== Segment start ==

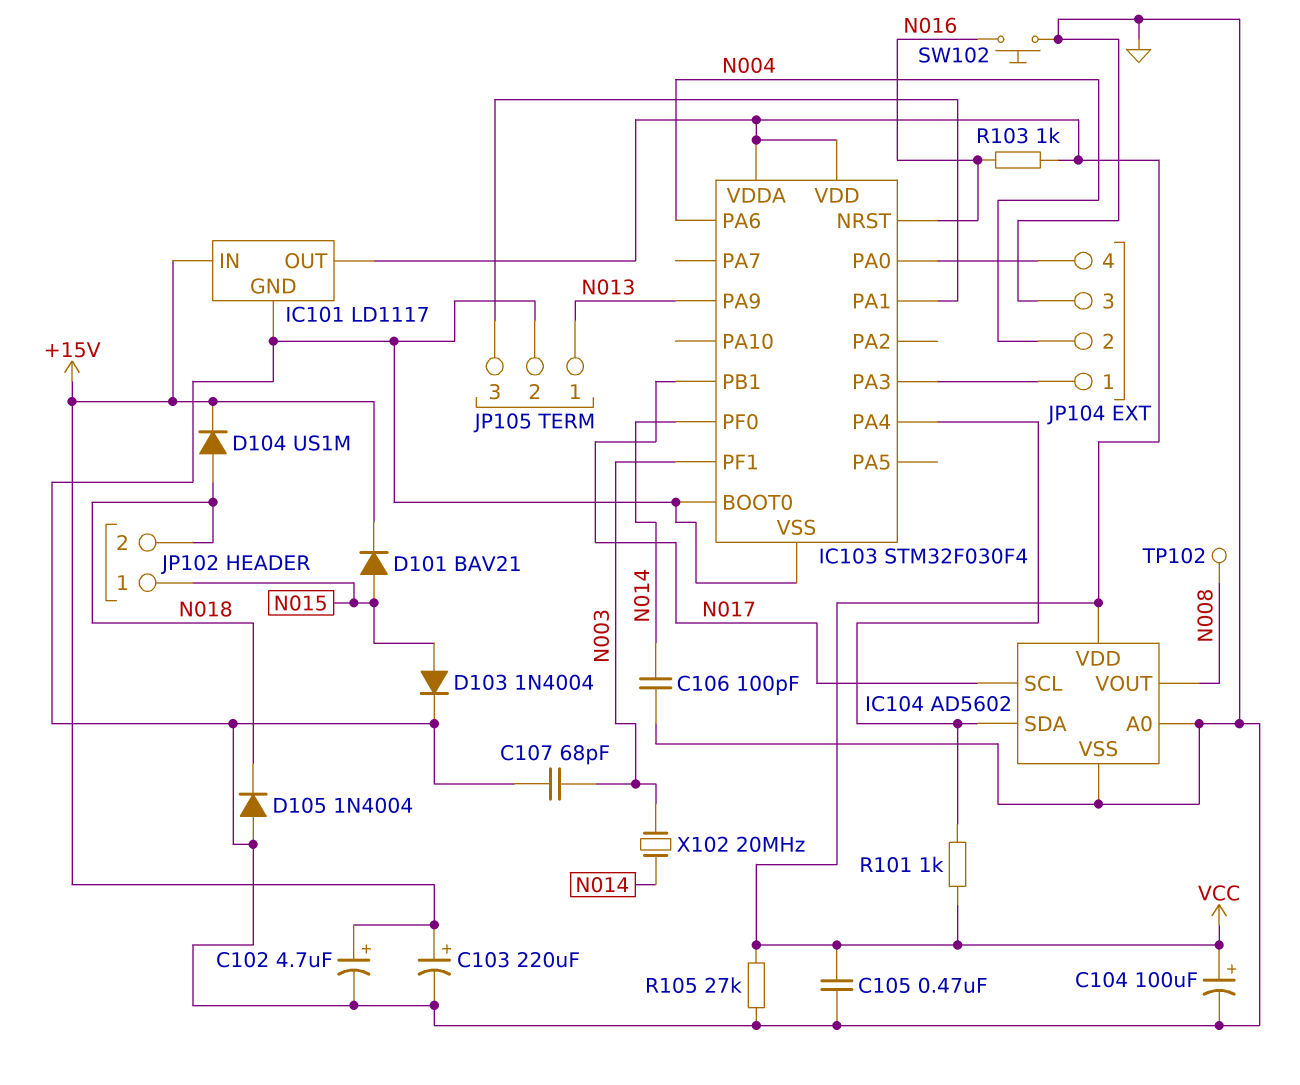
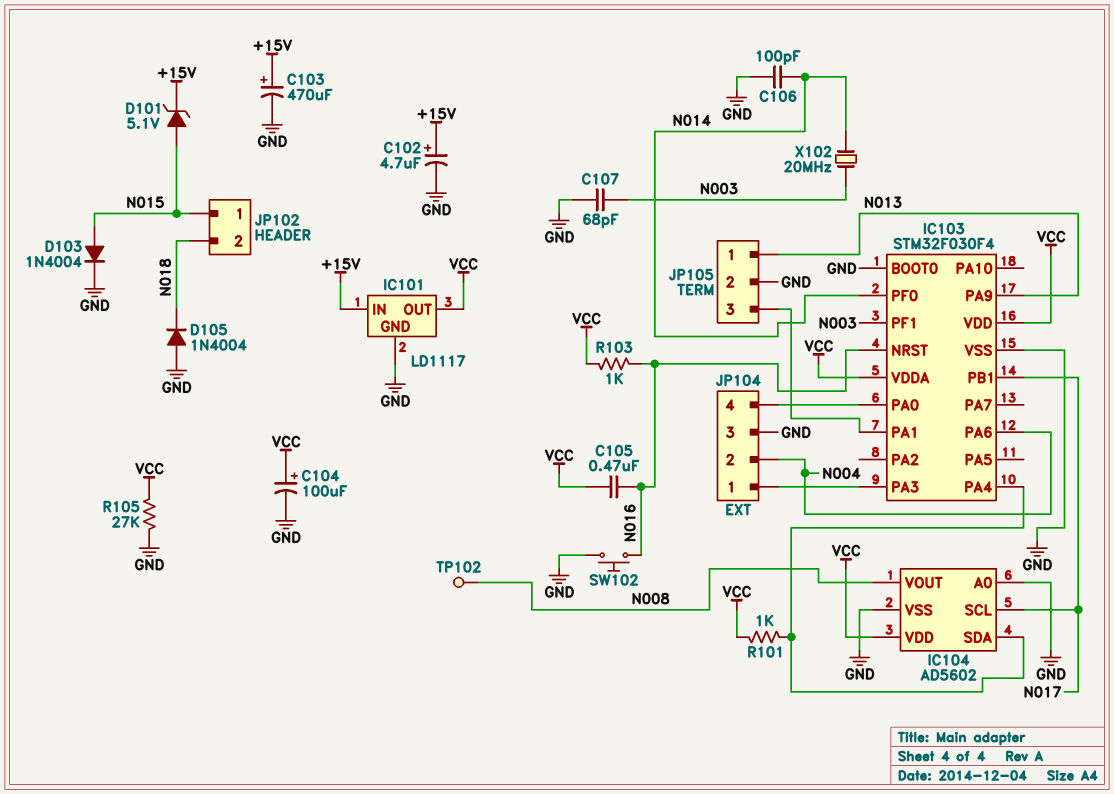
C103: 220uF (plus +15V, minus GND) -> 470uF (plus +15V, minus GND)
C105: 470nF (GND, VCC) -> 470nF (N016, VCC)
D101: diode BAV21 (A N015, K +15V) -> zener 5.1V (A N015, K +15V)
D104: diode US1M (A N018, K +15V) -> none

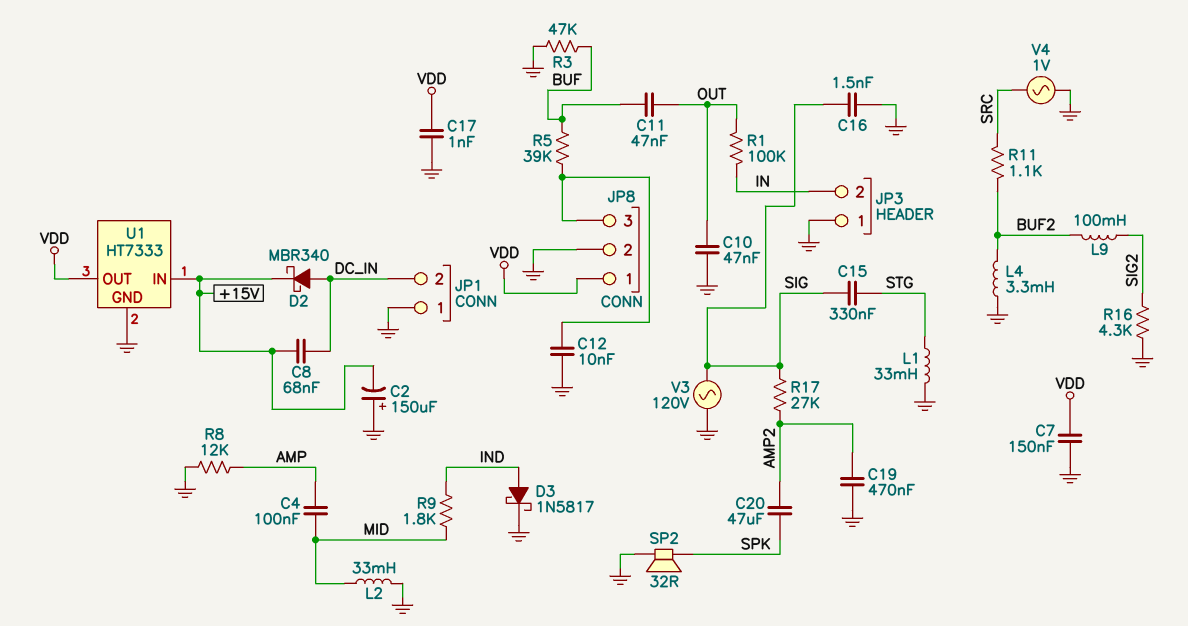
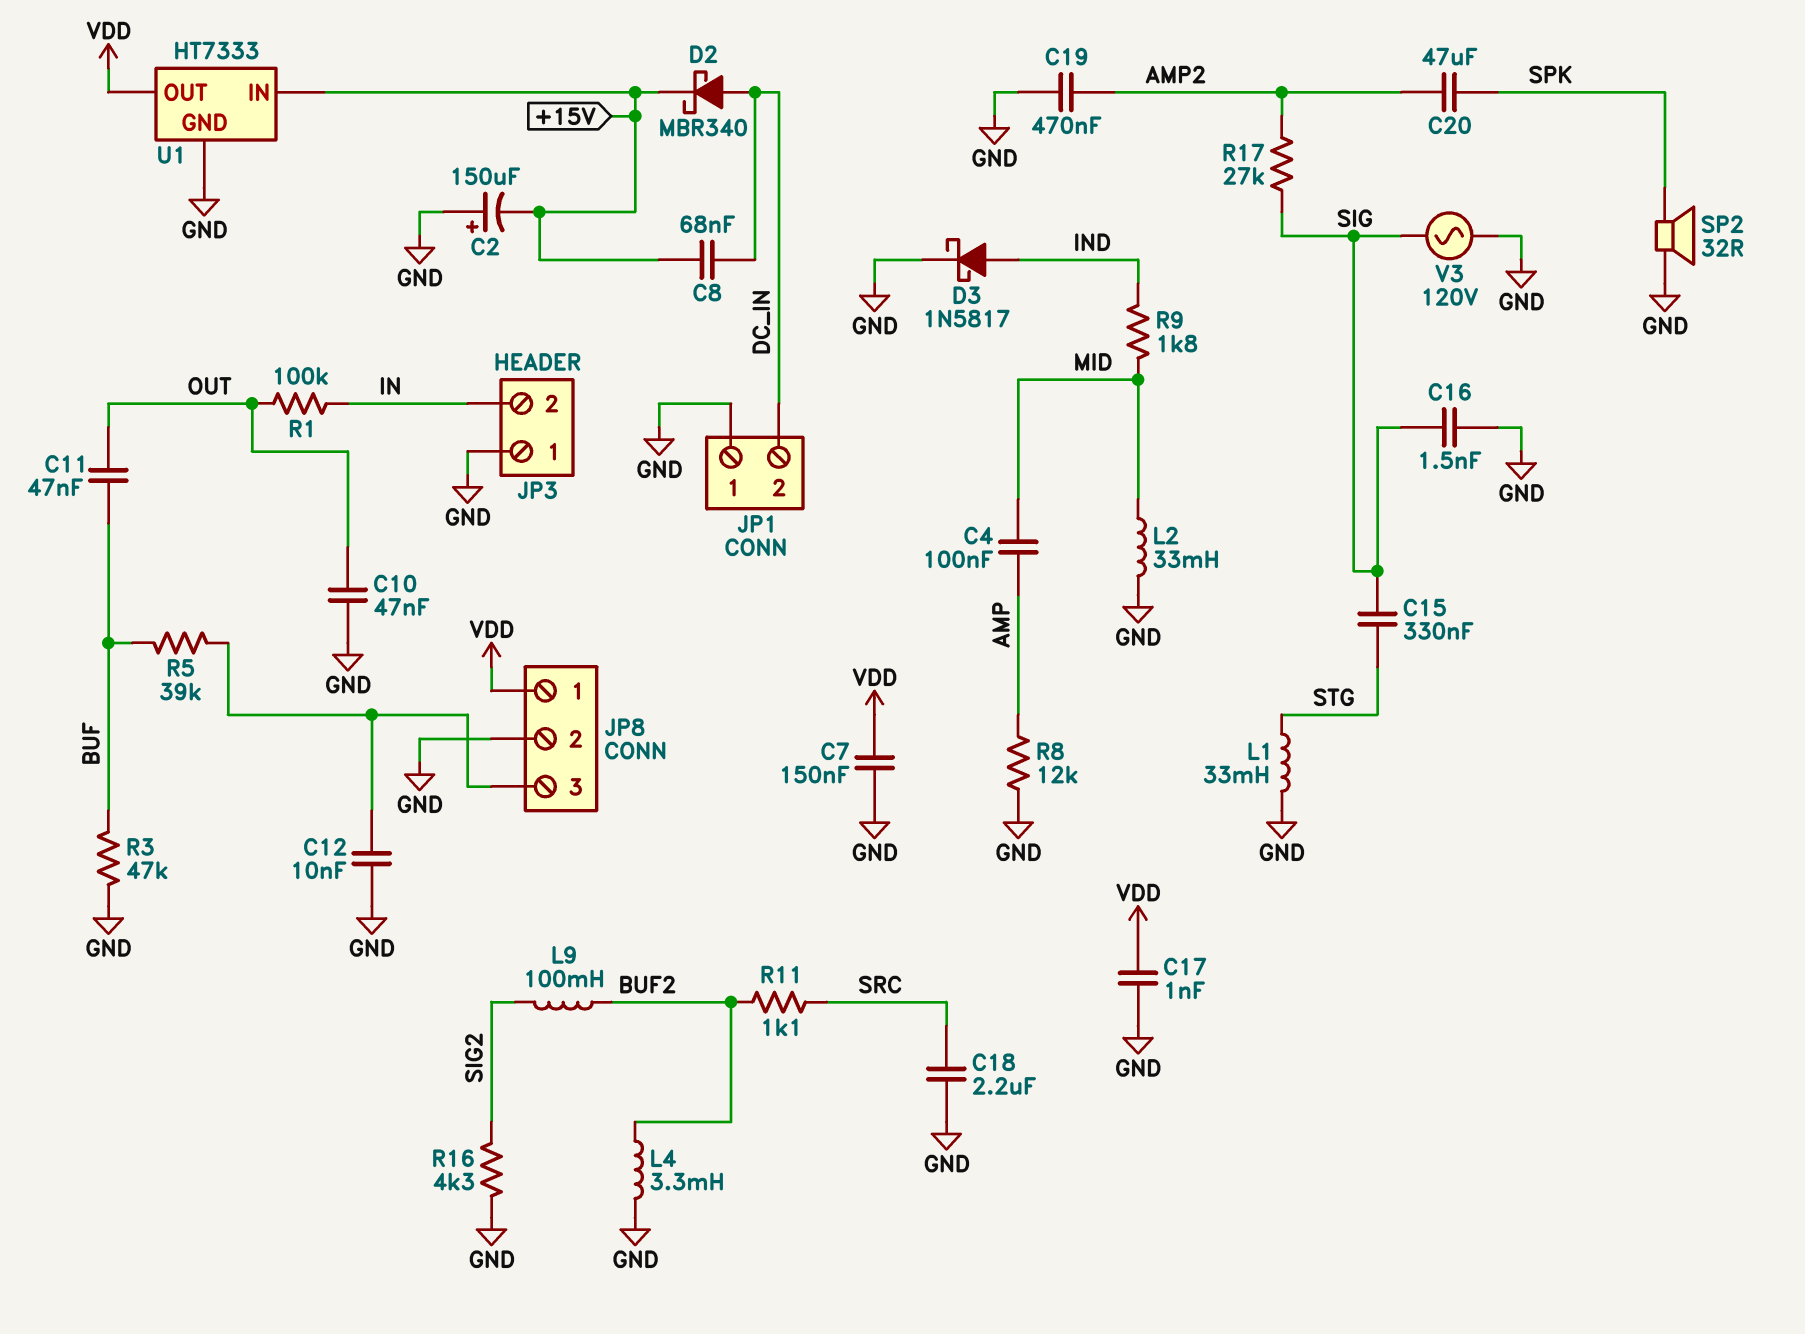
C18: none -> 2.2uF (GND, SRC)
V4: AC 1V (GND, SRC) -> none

== Segment end ==

= WORK TO COMPLETE =
Each line from the start of the entries to the line holding "C18: none -> 2.2uF (GND, SRC)" is to be given again exactly, both ends included, and each picture is to be left out.

= EXERCISE ANSWER =
C103: 220uF (plus +15V, minus GND) -> 470uF (plus +15V, minus GND)
C105: 470nF (GND, VCC) -> 470nF (N016, VCC)
D101: diode BAV21 (A N015, K +15V) -> zener 5.1V (A N015, K +15V)
D104: diode US1M (A N018, K +15V) -> none

C18: none -> 2.2uF (GND, SRC)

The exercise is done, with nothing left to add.